--- start of INPUT RECORDS ---

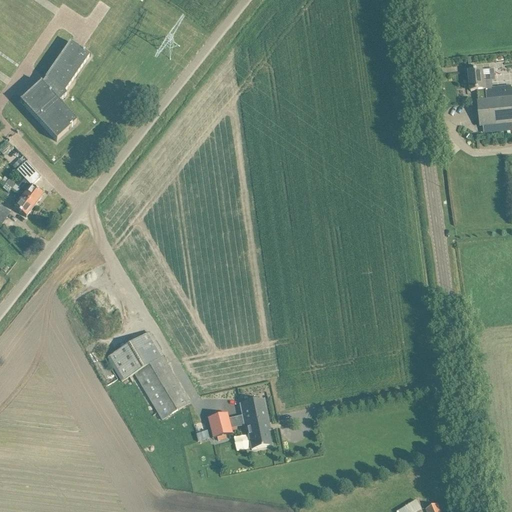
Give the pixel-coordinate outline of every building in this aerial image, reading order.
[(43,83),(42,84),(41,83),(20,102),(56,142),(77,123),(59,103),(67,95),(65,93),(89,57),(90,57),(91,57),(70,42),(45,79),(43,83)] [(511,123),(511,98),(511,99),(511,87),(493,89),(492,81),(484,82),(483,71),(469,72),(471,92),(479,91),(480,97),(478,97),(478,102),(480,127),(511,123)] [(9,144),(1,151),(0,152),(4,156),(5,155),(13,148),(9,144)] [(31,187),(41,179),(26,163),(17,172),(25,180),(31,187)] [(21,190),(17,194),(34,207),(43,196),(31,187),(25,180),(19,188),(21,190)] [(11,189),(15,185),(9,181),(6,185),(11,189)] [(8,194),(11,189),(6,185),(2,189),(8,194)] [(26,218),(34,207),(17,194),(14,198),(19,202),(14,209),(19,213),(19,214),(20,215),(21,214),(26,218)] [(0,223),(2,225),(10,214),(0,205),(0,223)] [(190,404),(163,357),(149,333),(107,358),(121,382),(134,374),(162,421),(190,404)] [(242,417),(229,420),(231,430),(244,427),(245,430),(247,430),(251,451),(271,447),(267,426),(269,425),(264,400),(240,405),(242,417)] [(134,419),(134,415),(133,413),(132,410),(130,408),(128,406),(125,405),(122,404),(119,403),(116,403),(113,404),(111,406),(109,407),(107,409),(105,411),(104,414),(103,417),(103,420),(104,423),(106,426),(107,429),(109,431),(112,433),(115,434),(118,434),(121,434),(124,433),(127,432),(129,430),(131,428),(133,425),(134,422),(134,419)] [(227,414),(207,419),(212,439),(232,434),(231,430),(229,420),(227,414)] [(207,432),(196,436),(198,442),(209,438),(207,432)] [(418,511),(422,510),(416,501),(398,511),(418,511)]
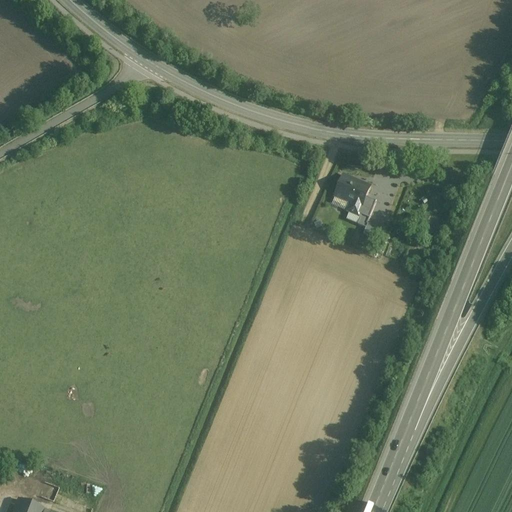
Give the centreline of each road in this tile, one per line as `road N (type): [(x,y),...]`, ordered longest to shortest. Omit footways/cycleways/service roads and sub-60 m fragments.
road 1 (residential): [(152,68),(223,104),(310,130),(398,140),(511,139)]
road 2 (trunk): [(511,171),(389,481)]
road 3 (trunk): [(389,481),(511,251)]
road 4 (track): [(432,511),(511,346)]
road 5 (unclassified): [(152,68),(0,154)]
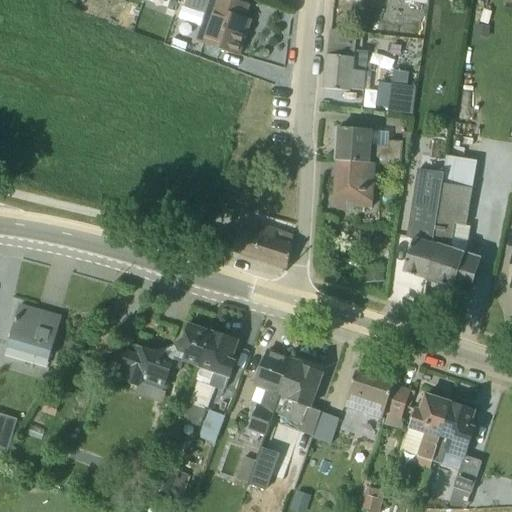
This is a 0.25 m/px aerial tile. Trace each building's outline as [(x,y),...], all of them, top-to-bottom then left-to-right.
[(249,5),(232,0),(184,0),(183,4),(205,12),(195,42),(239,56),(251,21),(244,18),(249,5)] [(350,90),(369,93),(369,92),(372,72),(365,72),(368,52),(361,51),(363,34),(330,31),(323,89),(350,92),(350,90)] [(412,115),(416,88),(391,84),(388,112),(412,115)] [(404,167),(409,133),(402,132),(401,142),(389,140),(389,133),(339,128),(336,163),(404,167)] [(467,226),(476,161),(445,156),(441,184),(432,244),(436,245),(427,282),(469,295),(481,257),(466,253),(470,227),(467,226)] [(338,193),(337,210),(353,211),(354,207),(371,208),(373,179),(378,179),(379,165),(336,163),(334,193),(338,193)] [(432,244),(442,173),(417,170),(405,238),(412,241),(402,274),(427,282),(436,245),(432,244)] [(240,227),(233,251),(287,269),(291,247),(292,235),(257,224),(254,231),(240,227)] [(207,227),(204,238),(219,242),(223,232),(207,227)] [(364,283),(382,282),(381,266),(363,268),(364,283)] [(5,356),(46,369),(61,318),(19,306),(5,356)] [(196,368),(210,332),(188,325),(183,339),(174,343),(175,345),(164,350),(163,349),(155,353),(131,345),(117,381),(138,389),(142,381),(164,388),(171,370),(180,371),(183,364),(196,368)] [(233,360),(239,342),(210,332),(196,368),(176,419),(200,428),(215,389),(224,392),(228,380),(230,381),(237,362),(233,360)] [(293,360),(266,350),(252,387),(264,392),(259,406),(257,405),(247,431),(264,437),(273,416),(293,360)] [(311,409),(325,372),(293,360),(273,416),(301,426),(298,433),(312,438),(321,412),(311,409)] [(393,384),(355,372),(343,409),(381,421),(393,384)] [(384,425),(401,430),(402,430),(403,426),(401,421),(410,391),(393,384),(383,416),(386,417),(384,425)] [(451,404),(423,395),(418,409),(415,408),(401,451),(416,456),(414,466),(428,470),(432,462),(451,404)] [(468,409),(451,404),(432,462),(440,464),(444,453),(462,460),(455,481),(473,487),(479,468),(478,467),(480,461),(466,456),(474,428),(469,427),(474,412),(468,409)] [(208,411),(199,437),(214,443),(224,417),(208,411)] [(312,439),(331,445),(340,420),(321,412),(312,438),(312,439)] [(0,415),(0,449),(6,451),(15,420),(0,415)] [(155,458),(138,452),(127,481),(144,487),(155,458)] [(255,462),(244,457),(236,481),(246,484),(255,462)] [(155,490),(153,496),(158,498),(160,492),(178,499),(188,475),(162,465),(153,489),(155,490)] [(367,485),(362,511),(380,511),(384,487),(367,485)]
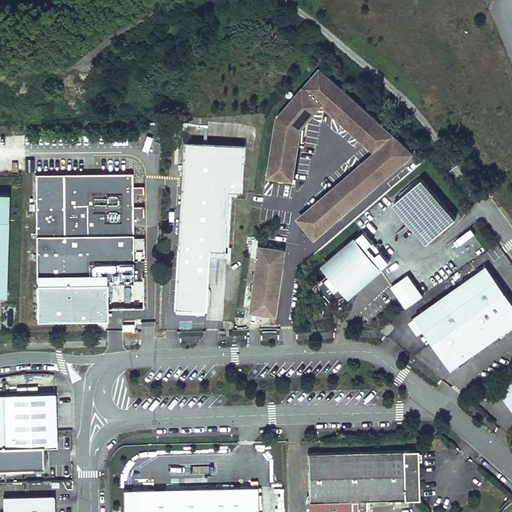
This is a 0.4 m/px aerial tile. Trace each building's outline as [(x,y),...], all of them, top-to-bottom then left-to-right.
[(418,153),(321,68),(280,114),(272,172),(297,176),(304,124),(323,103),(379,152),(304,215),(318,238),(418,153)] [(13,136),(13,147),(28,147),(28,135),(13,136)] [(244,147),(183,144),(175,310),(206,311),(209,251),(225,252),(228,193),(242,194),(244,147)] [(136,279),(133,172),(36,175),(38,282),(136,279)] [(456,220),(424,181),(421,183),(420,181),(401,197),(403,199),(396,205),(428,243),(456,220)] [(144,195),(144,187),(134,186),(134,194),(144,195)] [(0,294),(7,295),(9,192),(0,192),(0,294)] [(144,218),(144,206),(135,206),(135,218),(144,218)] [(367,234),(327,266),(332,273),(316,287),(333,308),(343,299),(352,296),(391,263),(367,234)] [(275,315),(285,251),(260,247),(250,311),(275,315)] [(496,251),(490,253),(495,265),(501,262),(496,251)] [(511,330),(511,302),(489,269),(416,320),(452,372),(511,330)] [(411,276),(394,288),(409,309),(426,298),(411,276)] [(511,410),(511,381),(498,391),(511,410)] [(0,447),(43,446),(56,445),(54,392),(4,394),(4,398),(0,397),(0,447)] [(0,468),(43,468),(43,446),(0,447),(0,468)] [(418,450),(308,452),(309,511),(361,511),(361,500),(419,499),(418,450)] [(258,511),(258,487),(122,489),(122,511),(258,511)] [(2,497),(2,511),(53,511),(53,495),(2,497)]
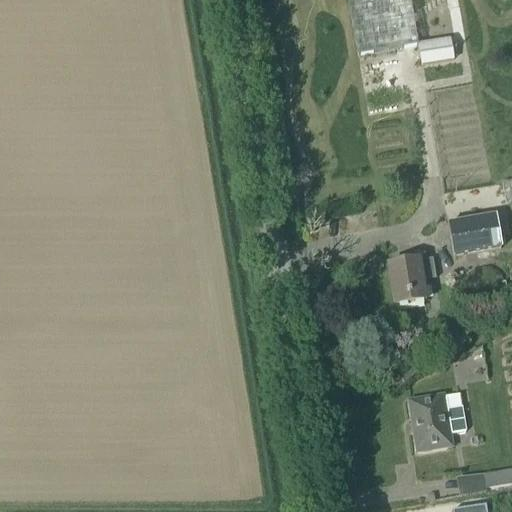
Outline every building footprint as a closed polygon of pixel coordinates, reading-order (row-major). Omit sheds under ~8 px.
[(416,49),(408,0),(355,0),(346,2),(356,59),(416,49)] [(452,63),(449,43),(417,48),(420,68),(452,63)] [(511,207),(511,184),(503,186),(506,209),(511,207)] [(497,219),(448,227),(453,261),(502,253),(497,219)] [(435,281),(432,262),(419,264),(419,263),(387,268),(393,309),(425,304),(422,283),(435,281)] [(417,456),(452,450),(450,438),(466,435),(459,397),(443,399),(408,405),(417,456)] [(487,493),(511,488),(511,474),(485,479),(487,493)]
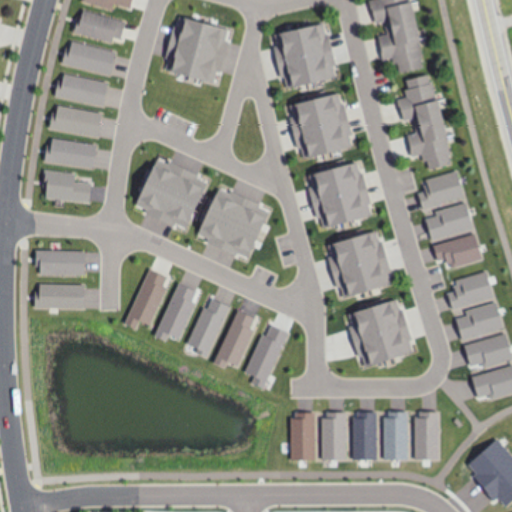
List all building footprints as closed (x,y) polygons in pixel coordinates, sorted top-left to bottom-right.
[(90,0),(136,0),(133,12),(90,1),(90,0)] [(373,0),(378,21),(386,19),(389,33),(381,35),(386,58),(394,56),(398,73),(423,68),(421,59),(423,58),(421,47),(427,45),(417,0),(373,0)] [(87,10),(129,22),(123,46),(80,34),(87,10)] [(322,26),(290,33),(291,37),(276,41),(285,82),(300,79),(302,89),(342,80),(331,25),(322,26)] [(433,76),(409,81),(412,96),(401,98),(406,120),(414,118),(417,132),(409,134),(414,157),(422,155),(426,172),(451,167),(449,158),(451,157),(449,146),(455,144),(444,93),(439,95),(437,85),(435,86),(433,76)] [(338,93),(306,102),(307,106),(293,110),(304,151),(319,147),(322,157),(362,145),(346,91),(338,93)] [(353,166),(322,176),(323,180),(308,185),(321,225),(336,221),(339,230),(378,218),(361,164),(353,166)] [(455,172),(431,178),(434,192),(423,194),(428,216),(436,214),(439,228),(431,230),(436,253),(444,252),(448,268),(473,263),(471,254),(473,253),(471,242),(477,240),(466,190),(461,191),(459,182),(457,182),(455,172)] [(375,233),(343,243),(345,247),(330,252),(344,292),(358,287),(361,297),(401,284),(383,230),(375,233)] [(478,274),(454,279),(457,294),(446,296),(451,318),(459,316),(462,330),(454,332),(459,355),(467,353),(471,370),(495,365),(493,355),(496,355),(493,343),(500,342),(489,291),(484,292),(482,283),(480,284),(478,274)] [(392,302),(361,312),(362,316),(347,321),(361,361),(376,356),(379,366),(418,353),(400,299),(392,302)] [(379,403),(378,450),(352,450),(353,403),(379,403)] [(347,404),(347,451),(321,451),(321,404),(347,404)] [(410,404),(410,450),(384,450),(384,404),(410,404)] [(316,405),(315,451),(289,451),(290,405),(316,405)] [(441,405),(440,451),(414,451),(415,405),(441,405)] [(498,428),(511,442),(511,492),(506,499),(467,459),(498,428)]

--- end of INPUT RECORDS ---

### CHALLENGE
Copy the items above word for word, beginning with the first line and stopping after the line that contains "road 5 (unclassified): [(152,68),(0,154)]". Leave out the pictures.

### ANSWER BELOW
Give the pixel-coordinate outline of every building in this aerial image, reading order.
[(43,83),(42,84),(41,83),(20,102),(56,142),(77,123),(59,103),(67,95),(65,93),(89,57),(90,57),(91,57),(70,42),(45,79),(43,83)] [(511,123),(511,98),(511,99),(511,87),(493,89),(492,81),(484,82),(483,71),(469,72),(471,92),(479,91),(480,97),(478,97),(478,102),(480,127),(511,123)] [(9,144),(1,151),(0,152),(4,156),(5,155),(13,148),(9,144)] [(31,187),(41,179),(26,163),(17,172),(25,180),(31,187)] [(21,190),(17,194),(34,207),(43,196),(31,187),(25,180),(19,188),(21,190)] [(11,189),(15,185),(9,181),(6,185),(11,189)] [(8,194),(11,189),(6,185),(2,189),(8,194)] [(26,218),(34,207),(17,194),(14,198),(19,202),(14,209),(19,213),(19,214),(20,215),(21,214),(26,218)] [(0,223),(2,225),(10,214),(0,205),(0,223)] [(190,404),(163,357),(149,333),(107,358),(121,382),(134,374),(162,421),(190,404)] [(242,417),(229,420),(231,430),(244,427),(245,430),(247,430),(251,451),(271,447),(267,426),(269,425),(264,400),(240,405),(242,417)] [(134,419),(134,415),(133,413),(132,410),(130,408),(128,406),(125,405),(122,404),(119,403),(116,403),(113,404),(111,406),(109,407),(107,409),(105,411),(104,414),(103,417),(103,420),(104,423),(106,426),(107,429),(109,431),(112,433),(115,434),(118,434),(121,434),(124,433),(127,432),(129,430),(131,428),(133,425),(134,422),(134,419)] [(227,414),(207,419),(212,439),(232,434),(231,430),(229,420),(227,414)] [(207,432),(196,436),(198,442),(209,438),(207,432)] [(418,511),(422,510),(416,501),(398,511),(418,511)]
Give the centreline of each road in this tile, one per line as `road N (type): [(x,y),...]`, ordered longest to shortest. Omit footways/cycleways/service roads and sub-60 m fragments.
road 1 (residential): [(152,68),(223,104),(310,130),(398,140),(511,139)]
road 2 (trunk): [(511,171),(389,481)]
road 3 (trunk): [(389,481),(511,251)]
road 4 (track): [(432,511),(511,346)]
road 5 (unclassified): [(152,68),(0,154)]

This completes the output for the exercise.